[The records]:
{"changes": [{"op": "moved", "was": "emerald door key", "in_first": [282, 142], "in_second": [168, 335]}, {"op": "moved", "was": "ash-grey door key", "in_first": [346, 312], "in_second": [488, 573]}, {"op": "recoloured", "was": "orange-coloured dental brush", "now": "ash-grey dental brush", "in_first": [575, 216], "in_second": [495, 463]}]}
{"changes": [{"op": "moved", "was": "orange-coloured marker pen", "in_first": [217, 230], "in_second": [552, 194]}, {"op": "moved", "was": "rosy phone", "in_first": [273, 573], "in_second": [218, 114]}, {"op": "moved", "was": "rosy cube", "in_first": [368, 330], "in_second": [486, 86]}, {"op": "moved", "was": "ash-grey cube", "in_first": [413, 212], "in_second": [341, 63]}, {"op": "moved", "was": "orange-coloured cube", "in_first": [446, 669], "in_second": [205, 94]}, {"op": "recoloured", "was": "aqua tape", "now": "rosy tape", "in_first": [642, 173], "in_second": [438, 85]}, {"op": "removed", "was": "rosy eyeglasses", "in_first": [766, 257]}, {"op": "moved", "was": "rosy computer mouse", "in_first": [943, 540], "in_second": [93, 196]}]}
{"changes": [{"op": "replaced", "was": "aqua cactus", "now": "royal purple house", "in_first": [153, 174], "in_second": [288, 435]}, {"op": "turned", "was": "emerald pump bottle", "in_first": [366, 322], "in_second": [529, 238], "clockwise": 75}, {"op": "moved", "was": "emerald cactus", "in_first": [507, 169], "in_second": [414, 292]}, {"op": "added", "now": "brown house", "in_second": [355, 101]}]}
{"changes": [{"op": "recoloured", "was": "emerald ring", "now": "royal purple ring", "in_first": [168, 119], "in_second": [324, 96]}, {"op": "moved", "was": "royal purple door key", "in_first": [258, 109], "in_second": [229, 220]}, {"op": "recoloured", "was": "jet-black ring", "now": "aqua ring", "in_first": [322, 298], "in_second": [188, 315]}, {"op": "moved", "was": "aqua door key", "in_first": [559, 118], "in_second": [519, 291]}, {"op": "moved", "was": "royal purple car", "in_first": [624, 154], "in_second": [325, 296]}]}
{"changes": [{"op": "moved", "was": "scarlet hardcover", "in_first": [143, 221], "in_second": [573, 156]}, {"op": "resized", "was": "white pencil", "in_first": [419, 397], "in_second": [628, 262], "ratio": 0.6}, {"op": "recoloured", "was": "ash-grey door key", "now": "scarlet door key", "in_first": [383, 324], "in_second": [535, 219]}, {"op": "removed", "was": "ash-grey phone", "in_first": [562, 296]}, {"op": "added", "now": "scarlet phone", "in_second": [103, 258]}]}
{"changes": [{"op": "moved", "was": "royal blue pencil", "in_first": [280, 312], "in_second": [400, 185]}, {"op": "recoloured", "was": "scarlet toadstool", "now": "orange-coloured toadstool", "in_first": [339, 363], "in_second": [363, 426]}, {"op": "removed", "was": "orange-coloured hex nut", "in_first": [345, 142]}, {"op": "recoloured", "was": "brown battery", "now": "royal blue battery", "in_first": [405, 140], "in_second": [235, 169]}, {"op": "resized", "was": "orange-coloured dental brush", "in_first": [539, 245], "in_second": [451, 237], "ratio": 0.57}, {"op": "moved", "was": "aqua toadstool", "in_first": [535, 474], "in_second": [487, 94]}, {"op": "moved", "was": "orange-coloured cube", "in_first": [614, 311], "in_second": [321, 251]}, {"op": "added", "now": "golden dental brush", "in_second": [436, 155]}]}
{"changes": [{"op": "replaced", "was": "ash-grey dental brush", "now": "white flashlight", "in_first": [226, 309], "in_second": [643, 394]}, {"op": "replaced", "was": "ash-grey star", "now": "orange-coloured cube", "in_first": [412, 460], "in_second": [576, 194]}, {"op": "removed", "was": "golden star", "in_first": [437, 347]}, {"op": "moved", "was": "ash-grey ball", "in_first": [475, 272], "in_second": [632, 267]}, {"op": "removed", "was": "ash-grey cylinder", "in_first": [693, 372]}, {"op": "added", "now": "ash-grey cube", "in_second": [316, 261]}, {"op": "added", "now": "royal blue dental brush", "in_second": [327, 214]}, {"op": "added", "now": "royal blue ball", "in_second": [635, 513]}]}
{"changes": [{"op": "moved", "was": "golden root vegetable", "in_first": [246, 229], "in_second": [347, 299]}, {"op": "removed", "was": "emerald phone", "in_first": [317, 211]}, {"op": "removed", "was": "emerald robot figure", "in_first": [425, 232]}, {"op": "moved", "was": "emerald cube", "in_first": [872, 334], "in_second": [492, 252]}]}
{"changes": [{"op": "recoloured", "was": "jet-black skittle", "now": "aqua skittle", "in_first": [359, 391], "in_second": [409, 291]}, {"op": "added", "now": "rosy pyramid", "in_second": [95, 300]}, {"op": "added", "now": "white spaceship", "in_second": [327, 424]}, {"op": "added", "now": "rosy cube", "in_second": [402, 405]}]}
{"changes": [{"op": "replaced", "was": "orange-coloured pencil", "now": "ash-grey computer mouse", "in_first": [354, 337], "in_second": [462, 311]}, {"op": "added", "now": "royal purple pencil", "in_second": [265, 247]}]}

[What is being asked]: All of the data must be returned exactly.

[Solution to this task]:
{"changes": [{"op": "moved", "was": "emerald door key", "in_first": [282, 142], "in_second": [168, 335]}, {"op": "moved", "was": "ash-grey door key", "in_first": [346, 312], "in_second": [488, 573]}, {"op": "recoloured", "was": "orange-coloured dental brush", "now": "ash-grey dental brush", "in_first": [575, 216], "in_second": [495, 463]}]}
{"changes": [{"op": "moved", "was": "orange-coloured marker pen", "in_first": [217, 230], "in_second": [552, 194]}, {"op": "moved", "was": "rosy phone", "in_first": [273, 573], "in_second": [218, 114]}, {"op": "moved", "was": "rosy cube", "in_first": [368, 330], "in_second": [486, 86]}, {"op": "moved", "was": "ash-grey cube", "in_first": [413, 212], "in_second": [341, 63]}, {"op": "moved", "was": "orange-coloured cube", "in_first": [446, 669], "in_second": [205, 94]}, {"op": "recoloured", "was": "aqua tape", "now": "rosy tape", "in_first": [642, 173], "in_second": [438, 85]}, {"op": "removed", "was": "rosy eyeglasses", "in_first": [766, 257]}, {"op": "moved", "was": "rosy computer mouse", "in_first": [943, 540], "in_second": [93, 196]}]}
{"changes": [{"op": "replaced", "was": "aqua cactus", "now": "royal purple house", "in_first": [153, 174], "in_second": [288, 435]}, {"op": "turned", "was": "emerald pump bottle", "in_first": [366, 322], "in_second": [529, 238], "clockwise": 75}, {"op": "moved", "was": "emerald cactus", "in_first": [507, 169], "in_second": [414, 292]}, {"op": "added", "now": "brown house", "in_second": [355, 101]}]}
{"changes": [{"op": "recoloured", "was": "emerald ring", "now": "royal purple ring", "in_first": [168, 119], "in_second": [324, 96]}, {"op": "moved", "was": "royal purple door key", "in_first": [258, 109], "in_second": [229, 220]}, {"op": "recoloured", "was": "jet-black ring", "now": "aqua ring", "in_first": [322, 298], "in_second": [188, 315]}, {"op": "moved", "was": "aqua door key", "in_first": [559, 118], "in_second": [519, 291]}, {"op": "moved", "was": "royal purple car", "in_first": [624, 154], "in_second": [325, 296]}]}
{"changes": [{"op": "moved", "was": "scarlet hardcover", "in_first": [143, 221], "in_second": [573, 156]}, {"op": "resized", "was": "white pencil", "in_first": [419, 397], "in_second": [628, 262], "ratio": 0.6}, {"op": "recoloured", "was": "ash-grey door key", "now": "scarlet door key", "in_first": [383, 324], "in_second": [535, 219]}, {"op": "removed", "was": "ash-grey phone", "in_first": [562, 296]}, {"op": "added", "now": "scarlet phone", "in_second": [103, 258]}]}
{"changes": [{"op": "moved", "was": "royal blue pencil", "in_first": [280, 312], "in_second": [400, 185]}, {"op": "recoloured", "was": "scarlet toadstool", "now": "orange-coloured toadstool", "in_first": [339, 363], "in_second": [363, 426]}, {"op": "removed", "was": "orange-coloured hex nut", "in_first": [345, 142]}, {"op": "recoloured", "was": "brown battery", "now": "royal blue battery", "in_first": [405, 140], "in_second": [235, 169]}, {"op": "resized", "was": "orange-coloured dental brush", "in_first": [539, 245], "in_second": [451, 237], "ratio": 0.57}, {"op": "moved", "was": "aqua toadstool", "in_first": [535, 474], "in_second": [487, 94]}, {"op": "moved", "was": "orange-coloured cube", "in_first": [614, 311], "in_second": [321, 251]}, {"op": "added", "now": "golden dental brush", "in_second": [436, 155]}]}
{"changes": [{"op": "replaced", "was": "ash-grey dental brush", "now": "white flashlight", "in_first": [226, 309], "in_second": [643, 394]}, {"op": "replaced", "was": "ash-grey star", "now": "orange-coloured cube", "in_first": [412, 460], "in_second": [576, 194]}, {"op": "removed", "was": "golden star", "in_first": [437, 347]}, {"op": "moved", "was": "ash-grey ball", "in_first": [475, 272], "in_second": [632, 267]}, {"op": "removed", "was": "ash-grey cylinder", "in_first": [693, 372]}, {"op": "added", "now": "ash-grey cube", "in_second": [316, 261]}, {"op": "added", "now": "royal blue dental brush", "in_second": [327, 214]}, {"op": "added", "now": "royal blue ball", "in_second": [635, 513]}]}
{"changes": [{"op": "moved", "was": "golden root vegetable", "in_first": [246, 229], "in_second": [347, 299]}, {"op": "removed", "was": "emerald phone", "in_first": [317, 211]}, {"op": "removed", "was": "emerald robot figure", "in_first": [425, 232]}, {"op": "moved", "was": "emerald cube", "in_first": [872, 334], "in_second": [492, 252]}]}
{"changes": [{"op": "recoloured", "was": "jet-black skittle", "now": "aqua skittle", "in_first": [359, 391], "in_second": [409, 291]}, {"op": "added", "now": "rosy pyramid", "in_second": [95, 300]}, {"op": "added", "now": "white spaceship", "in_second": [327, 424]}, {"op": "added", "now": "rosy cube", "in_second": [402, 405]}]}
{"changes": [{"op": "replaced", "was": "orange-coloured pencil", "now": "ash-grey computer mouse", "in_first": [354, 337], "in_second": [462, 311]}, {"op": "added", "now": "royal purple pencil", "in_second": [265, 247]}]}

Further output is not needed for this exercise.